## Required action
Of the records that follow, copy only the lines from the line containing "none -> cyan brick I3:I5 level 1" to the line containing "none -> orange plate I12 level 1", both included, exactly as written.

[Items listed in a dataset]

Content starts

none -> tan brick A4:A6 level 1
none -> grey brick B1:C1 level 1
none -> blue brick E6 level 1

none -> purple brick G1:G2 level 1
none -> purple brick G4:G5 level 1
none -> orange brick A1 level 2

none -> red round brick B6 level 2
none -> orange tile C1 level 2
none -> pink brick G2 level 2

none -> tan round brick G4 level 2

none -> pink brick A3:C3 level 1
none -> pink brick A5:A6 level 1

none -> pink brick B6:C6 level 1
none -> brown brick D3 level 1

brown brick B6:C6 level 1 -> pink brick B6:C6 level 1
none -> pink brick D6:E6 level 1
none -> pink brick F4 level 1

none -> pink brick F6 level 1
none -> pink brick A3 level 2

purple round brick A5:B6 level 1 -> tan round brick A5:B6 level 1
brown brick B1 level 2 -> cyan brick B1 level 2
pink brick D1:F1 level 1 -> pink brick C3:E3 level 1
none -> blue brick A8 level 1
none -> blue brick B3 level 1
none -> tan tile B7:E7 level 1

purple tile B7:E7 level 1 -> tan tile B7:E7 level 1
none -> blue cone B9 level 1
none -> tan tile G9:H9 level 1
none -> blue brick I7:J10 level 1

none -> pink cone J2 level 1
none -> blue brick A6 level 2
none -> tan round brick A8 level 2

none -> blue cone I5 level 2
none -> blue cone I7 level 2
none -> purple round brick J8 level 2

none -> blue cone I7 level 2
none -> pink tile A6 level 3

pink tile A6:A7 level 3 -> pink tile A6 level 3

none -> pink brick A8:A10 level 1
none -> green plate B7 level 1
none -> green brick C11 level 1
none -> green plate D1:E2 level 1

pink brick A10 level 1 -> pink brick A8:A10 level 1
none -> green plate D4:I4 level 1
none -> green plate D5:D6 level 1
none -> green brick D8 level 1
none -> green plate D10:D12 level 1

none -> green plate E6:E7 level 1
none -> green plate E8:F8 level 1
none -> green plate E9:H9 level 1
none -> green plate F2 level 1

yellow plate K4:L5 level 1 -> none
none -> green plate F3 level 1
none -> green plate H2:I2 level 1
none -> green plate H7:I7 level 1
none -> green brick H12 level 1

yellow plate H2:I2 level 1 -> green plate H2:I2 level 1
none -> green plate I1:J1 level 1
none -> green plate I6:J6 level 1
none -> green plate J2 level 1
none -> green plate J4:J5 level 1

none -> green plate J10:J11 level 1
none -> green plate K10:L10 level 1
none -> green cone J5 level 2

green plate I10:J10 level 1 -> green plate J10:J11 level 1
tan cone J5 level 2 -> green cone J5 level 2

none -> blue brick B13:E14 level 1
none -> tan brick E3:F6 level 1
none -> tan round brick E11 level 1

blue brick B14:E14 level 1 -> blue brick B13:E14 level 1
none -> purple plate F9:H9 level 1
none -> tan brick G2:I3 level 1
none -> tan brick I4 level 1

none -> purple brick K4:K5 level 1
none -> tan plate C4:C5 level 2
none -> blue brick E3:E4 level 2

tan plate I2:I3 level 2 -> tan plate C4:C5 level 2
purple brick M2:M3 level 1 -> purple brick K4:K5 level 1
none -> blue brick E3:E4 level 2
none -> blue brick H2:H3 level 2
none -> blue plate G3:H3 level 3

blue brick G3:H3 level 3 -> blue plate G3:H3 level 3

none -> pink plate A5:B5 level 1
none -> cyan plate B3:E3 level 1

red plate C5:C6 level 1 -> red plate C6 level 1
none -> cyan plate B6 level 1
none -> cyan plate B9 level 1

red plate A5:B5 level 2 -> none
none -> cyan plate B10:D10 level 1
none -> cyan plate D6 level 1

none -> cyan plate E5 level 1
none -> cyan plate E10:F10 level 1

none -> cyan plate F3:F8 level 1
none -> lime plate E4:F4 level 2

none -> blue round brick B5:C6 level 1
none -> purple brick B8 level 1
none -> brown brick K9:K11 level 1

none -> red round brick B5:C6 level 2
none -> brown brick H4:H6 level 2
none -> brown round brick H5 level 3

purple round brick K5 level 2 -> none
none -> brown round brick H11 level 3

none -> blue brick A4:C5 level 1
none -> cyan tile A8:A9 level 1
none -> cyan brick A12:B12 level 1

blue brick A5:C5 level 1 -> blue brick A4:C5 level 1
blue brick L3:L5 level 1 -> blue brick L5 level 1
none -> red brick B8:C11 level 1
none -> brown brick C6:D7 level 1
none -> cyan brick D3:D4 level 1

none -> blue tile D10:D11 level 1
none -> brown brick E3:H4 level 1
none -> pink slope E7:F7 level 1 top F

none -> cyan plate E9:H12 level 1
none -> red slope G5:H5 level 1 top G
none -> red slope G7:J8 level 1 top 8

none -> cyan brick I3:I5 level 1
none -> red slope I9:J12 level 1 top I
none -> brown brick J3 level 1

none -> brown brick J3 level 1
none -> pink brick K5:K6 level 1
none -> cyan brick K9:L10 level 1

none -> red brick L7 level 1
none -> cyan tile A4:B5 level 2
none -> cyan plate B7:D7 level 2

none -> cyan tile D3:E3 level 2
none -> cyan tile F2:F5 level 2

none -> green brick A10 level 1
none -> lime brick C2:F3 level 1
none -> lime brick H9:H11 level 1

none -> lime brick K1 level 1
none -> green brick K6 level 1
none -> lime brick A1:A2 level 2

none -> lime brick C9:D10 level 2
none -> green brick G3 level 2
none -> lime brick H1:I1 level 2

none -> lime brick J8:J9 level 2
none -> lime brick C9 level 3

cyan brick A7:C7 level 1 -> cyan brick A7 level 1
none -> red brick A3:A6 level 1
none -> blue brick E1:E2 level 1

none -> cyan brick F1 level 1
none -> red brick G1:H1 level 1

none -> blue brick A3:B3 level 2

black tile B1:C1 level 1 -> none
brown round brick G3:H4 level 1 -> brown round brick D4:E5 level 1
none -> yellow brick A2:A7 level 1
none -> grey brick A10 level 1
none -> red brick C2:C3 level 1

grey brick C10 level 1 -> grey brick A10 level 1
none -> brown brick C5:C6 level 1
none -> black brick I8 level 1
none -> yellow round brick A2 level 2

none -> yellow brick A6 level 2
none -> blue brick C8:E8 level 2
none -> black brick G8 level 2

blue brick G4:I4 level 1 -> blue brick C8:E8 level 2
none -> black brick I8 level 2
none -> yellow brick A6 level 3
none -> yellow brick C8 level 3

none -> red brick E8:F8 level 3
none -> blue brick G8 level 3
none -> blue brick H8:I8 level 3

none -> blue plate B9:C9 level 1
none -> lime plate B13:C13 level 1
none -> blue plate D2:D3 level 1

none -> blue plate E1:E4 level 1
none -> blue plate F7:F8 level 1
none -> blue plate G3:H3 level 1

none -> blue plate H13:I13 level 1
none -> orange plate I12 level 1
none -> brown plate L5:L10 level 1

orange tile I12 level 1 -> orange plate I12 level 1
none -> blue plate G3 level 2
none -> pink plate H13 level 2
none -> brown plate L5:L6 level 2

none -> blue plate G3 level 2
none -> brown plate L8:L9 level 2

Content ends

## Solution to this task
none -> cyan brick I3:I5 level 1
none -> red slope I9:J12 level 1 top I
none -> brown brick J3 level 1

none -> brown brick J3 level 1
none -> pink brick K5:K6 level 1
none -> cyan brick K9:L10 level 1

none -> red brick L7 level 1
none -> cyan tile A4:B5 level 2
none -> cyan plate B7:D7 level 2

none -> cyan tile D3:E3 level 2
none -> cyan tile F2:F5 level 2

none -> green brick A10 level 1
none -> lime brick C2:F3 level 1
none -> lime brick H9:H11 level 1

none -> lime brick K1 level 1
none -> green brick K6 level 1
none -> lime brick A1:A2 level 2

none -> lime brick C9:D10 level 2
none -> green brick G3 level 2
none -> lime brick H1:I1 level 2

none -> lime brick J8:J9 level 2
none -> lime brick C9 level 3

cyan brick A7:C7 level 1 -> cyan brick A7 level 1
none -> red brick A3:A6 level 1
none -> blue brick E1:E2 level 1

none -> cyan brick F1 level 1
none -> red brick G1:H1 level 1

none -> blue brick A3:B3 level 2

black tile B1:C1 level 1 -> none
brown round brick G3:H4 level 1 -> brown round brick D4:E5 level 1
none -> yellow brick A2:A7 level 1
none -> grey brick A10 level 1
none -> red brick C2:C3 level 1

grey brick C10 level 1 -> grey brick A10 level 1
none -> brown brick C5:C6 level 1
none -> black brick I8 level 1
none -> yellow round brick A2 level 2

none -> yellow brick A6 level 2
none -> blue brick C8:E8 level 2
none -> black brick G8 level 2

blue brick G4:I4 level 1 -> blue brick C8:E8 level 2
none -> black brick I8 level 2
none -> yellow brick A6 level 3
none -> yellow brick C8 level 3

none -> red brick E8:F8 level 3
none -> blue brick G8 level 3
none -> blue brick H8:I8 level 3

none -> blue plate B9:C9 level 1
none -> lime plate B13:C13 level 1
none -> blue plate D2:D3 level 1

none -> blue plate E1:E4 level 1
none -> blue plate F7:F8 level 1
none -> blue plate G3:H3 level 1

none -> blue plate H13:I13 level 1
none -> orange plate I12 level 1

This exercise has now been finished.